● **Rows from a dataset**

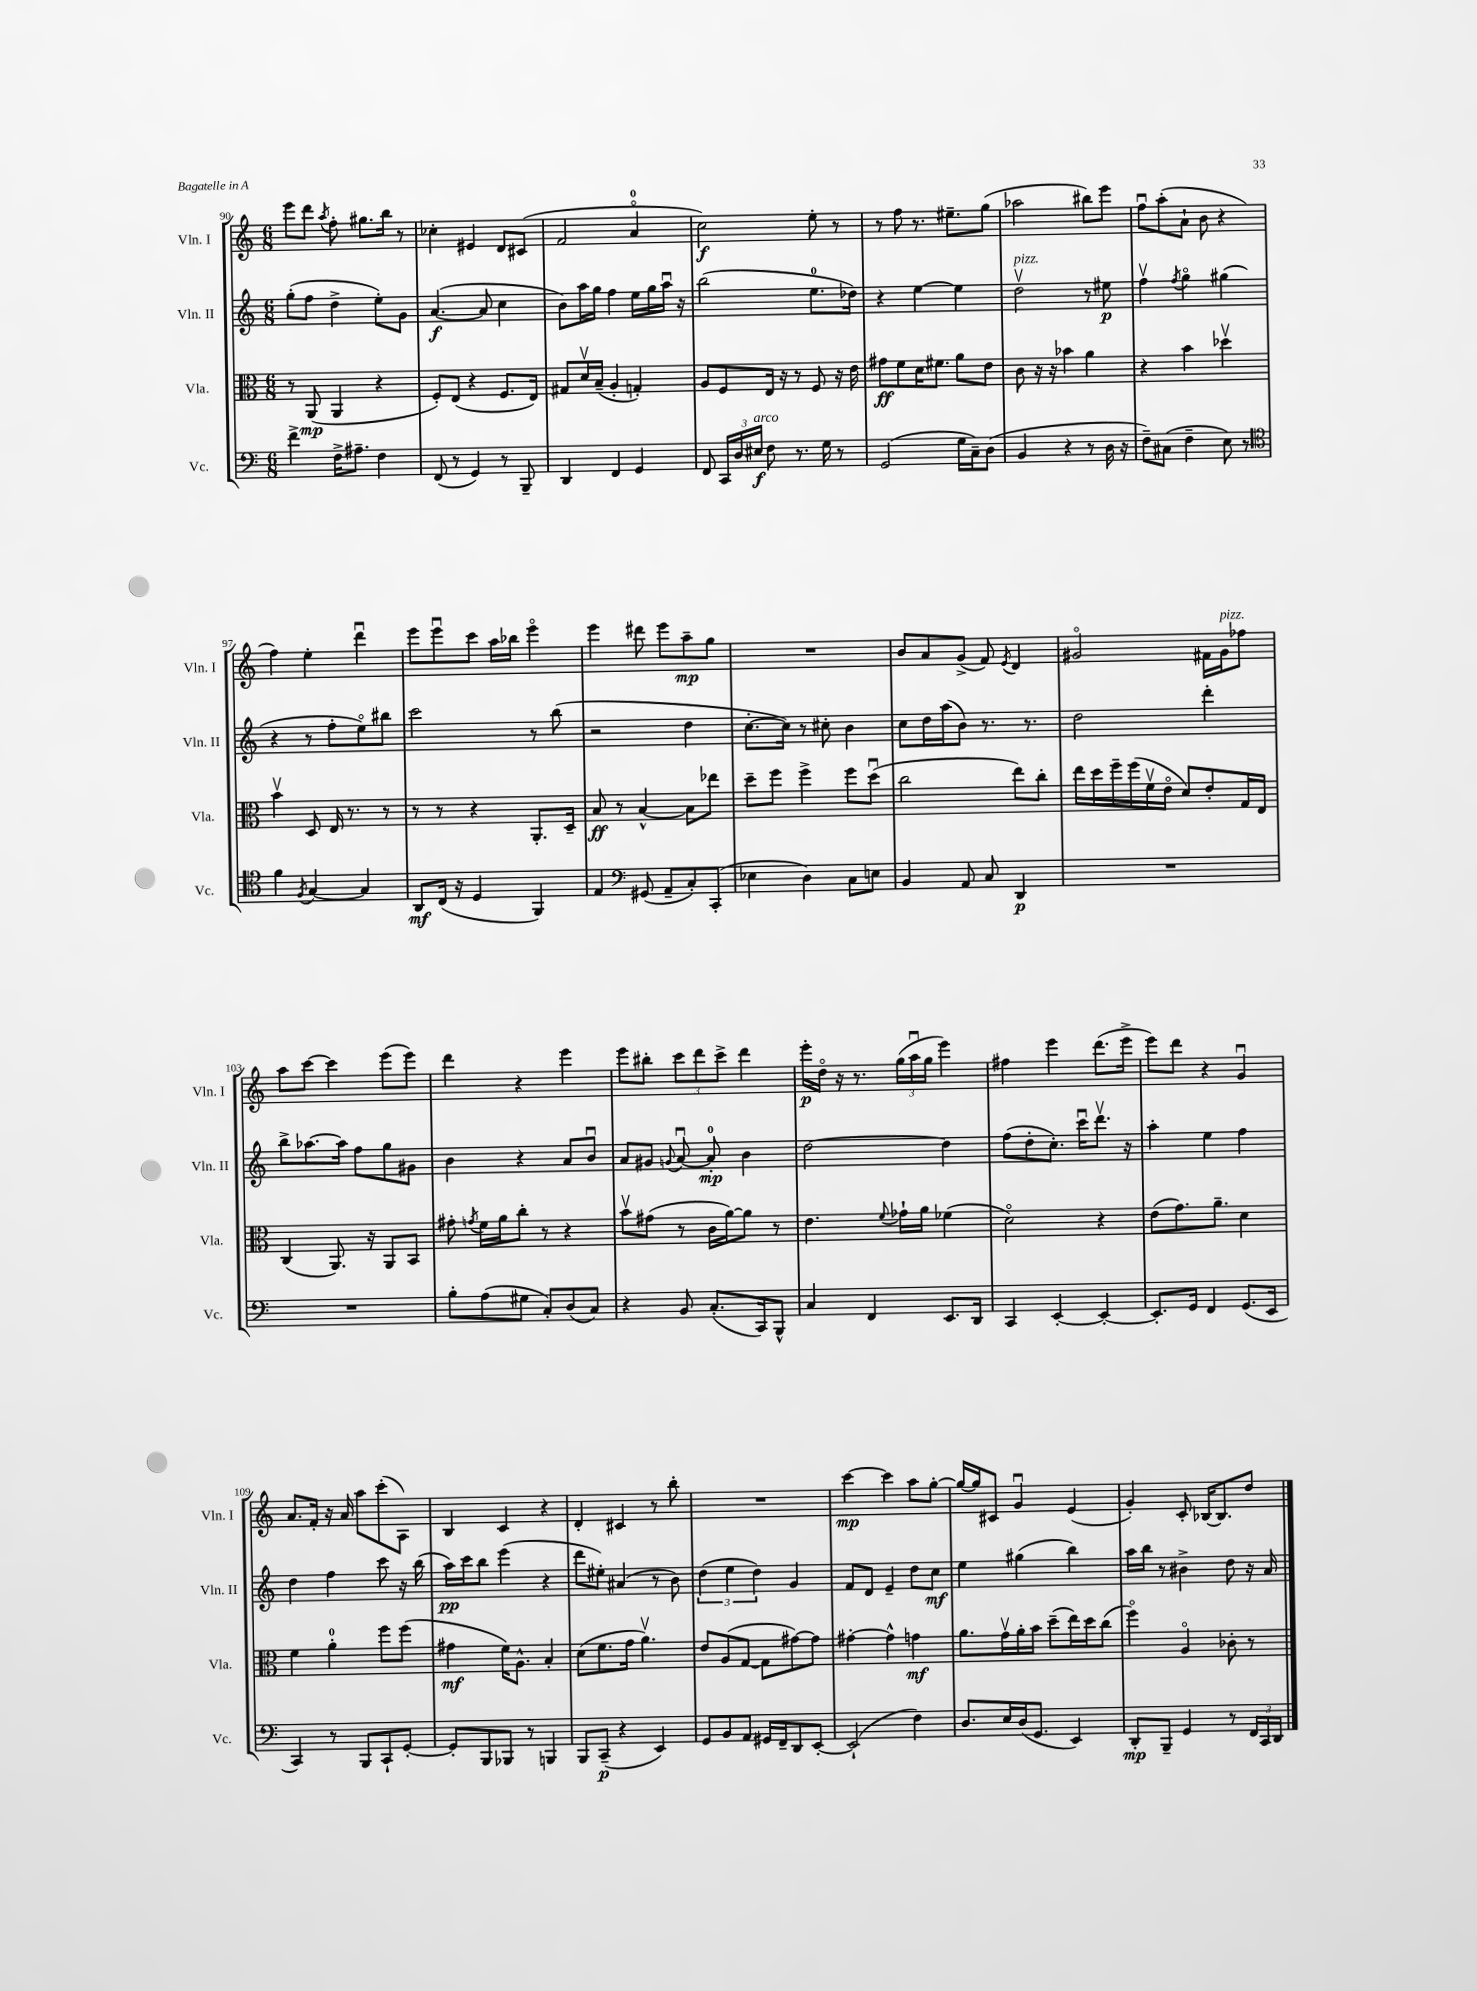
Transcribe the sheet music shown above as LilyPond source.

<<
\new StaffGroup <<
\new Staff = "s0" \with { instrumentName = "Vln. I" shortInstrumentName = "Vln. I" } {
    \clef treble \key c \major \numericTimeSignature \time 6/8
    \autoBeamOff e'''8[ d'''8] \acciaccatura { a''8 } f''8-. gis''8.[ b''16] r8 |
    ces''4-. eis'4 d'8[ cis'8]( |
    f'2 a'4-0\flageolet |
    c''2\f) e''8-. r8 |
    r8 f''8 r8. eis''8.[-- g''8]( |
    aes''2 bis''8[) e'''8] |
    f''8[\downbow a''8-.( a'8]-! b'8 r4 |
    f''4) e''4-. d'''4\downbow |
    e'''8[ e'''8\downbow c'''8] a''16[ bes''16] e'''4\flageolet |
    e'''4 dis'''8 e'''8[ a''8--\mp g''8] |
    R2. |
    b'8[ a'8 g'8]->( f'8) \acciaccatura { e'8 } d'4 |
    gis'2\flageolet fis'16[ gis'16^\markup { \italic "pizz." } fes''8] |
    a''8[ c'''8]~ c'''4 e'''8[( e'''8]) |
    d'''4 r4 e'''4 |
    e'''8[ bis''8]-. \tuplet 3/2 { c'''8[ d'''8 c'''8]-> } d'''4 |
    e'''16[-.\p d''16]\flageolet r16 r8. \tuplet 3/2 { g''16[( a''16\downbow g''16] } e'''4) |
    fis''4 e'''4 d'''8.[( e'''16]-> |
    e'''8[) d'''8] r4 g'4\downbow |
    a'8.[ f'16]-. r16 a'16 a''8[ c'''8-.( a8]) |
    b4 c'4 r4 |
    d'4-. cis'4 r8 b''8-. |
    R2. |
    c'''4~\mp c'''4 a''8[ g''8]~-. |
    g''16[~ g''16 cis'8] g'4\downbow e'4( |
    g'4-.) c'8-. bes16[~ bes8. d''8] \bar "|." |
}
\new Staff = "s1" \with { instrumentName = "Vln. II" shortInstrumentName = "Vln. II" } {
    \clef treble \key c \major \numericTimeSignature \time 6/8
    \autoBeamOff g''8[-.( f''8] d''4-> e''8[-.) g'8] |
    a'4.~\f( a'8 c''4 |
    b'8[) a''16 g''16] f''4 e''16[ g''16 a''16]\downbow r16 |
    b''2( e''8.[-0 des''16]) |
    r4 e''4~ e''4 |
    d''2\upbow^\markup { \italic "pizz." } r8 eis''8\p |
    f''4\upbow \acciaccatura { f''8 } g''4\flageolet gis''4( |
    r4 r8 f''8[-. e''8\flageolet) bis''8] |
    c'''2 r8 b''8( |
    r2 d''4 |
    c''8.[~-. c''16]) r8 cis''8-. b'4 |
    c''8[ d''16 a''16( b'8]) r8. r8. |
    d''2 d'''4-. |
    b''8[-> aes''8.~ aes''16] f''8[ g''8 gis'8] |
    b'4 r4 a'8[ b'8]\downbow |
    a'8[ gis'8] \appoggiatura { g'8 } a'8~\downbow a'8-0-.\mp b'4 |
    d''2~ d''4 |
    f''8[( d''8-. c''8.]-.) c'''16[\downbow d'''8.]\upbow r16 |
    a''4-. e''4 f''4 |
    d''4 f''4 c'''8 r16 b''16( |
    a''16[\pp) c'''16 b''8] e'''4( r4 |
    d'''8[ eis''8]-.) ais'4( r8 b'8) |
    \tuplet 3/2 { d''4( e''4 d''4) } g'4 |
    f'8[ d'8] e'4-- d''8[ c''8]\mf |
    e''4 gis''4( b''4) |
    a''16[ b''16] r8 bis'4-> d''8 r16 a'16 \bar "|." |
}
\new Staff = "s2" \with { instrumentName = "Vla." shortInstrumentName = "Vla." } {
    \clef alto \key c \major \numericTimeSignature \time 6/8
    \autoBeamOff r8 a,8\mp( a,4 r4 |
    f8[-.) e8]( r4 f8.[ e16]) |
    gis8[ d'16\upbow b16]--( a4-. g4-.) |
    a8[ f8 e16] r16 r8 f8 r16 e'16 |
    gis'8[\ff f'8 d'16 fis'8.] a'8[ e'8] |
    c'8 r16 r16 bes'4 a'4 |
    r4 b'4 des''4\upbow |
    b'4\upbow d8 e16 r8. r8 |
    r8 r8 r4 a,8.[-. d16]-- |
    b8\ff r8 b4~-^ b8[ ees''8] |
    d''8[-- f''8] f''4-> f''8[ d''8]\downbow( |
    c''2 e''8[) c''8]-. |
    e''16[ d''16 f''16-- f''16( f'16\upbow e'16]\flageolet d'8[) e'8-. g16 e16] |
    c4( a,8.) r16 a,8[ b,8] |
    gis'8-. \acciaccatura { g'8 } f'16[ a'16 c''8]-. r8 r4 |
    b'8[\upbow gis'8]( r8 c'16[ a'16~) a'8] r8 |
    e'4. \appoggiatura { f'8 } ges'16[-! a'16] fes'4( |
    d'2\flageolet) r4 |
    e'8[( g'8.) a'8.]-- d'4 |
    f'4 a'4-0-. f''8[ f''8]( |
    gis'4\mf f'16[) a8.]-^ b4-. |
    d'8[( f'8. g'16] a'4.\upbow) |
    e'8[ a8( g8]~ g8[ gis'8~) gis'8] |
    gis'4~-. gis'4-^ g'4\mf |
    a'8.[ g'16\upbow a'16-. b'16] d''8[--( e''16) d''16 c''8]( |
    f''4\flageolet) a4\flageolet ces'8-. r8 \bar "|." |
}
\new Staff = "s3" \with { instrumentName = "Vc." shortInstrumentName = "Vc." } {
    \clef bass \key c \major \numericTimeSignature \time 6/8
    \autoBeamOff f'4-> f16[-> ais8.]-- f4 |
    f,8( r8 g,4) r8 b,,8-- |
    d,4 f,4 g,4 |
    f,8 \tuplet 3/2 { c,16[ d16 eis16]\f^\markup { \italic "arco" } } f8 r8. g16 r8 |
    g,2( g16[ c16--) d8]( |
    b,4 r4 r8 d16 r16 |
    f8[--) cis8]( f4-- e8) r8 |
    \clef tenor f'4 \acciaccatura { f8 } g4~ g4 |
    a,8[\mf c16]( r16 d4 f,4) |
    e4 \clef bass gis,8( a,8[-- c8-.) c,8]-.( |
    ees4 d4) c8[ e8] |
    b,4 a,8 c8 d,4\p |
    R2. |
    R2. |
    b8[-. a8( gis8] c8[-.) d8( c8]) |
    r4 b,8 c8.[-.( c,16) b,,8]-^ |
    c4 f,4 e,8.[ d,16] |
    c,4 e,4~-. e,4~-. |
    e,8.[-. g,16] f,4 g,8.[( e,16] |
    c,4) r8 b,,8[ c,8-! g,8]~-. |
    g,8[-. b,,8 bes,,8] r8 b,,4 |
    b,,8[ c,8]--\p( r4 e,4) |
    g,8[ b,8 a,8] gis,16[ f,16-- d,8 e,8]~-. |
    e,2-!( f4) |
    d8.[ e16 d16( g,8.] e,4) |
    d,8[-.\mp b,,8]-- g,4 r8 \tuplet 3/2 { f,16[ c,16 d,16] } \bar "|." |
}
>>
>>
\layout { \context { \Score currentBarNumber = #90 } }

● **WHAT THE TASK REQUIRES**
Collect every line of the data above that contains the string "bass", and treat uppercase and lowercase letters as different.

● **FULL RESPONSE**
    \clef bass \key c \major \numericTimeSignature \time 6/8
    e4 \clef bass gis,8( a,8[-- c8-.) c,8]-.( |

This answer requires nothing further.